------ Records shown

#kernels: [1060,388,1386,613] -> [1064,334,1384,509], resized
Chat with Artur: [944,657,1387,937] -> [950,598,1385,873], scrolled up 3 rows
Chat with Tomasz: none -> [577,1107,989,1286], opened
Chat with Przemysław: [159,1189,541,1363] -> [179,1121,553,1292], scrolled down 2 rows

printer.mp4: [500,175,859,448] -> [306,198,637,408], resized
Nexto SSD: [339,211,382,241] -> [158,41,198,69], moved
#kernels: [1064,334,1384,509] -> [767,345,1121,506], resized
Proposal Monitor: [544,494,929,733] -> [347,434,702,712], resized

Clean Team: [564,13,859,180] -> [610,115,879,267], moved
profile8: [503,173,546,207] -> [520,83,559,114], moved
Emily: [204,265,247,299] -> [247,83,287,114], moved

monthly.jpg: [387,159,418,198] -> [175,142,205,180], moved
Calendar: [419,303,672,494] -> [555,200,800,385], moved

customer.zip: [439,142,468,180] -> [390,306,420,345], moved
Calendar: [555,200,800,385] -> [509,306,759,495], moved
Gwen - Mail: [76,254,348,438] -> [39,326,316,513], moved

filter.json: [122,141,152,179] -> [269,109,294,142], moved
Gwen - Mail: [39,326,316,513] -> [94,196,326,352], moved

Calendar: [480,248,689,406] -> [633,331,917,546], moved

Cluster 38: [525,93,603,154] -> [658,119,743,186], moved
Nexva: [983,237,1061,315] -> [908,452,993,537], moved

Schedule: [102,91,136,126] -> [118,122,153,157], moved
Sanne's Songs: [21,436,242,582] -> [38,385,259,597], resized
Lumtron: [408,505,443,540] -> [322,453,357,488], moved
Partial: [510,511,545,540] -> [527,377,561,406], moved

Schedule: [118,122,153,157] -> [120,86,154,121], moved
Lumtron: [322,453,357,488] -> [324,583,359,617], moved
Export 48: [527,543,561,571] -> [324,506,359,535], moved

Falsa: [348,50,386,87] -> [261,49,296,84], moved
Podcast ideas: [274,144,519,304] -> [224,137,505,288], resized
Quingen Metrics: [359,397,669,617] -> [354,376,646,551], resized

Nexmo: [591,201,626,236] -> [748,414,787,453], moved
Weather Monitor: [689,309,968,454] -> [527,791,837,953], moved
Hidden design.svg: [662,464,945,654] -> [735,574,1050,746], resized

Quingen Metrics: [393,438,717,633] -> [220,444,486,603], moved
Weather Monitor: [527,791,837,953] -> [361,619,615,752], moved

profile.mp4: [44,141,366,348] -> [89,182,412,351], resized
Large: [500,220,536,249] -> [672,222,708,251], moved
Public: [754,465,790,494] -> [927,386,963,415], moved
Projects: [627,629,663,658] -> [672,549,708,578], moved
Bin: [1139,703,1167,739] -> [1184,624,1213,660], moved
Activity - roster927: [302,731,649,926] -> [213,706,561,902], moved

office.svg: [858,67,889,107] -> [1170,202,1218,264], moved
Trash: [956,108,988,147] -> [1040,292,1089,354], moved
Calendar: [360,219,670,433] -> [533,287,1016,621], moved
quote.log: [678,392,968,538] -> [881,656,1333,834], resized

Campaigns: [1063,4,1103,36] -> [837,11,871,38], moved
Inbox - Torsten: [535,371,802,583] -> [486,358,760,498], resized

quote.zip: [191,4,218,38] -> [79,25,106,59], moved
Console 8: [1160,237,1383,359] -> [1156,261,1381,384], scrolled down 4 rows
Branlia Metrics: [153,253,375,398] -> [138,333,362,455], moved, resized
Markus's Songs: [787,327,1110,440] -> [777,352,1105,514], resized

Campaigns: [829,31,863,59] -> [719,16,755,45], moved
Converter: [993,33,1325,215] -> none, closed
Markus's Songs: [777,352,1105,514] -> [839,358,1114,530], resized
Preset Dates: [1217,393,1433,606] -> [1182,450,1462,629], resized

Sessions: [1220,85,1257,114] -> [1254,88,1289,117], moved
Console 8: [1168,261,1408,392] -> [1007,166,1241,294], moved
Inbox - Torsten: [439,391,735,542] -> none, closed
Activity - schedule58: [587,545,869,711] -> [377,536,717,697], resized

------------

Action item:
Quote exactly the line containing "Converter: [993,33,1325,215] -> none, closed" and every later line through the end of the listing, and no other lines.

Answer section:
Converter: [993,33,1325,215] -> none, closed
Markus's Songs: [777,352,1105,514] -> [839,358,1114,530], resized
Preset Dates: [1217,393,1433,606] -> [1182,450,1462,629], resized

Sessions: [1220,85,1257,114] -> [1254,88,1289,117], moved
Console 8: [1168,261,1408,392] -> [1007,166,1241,294], moved
Inbox - Torsten: [439,391,735,542] -> none, closed
Activity - schedule58: [587,545,869,711] -> [377,536,717,697], resized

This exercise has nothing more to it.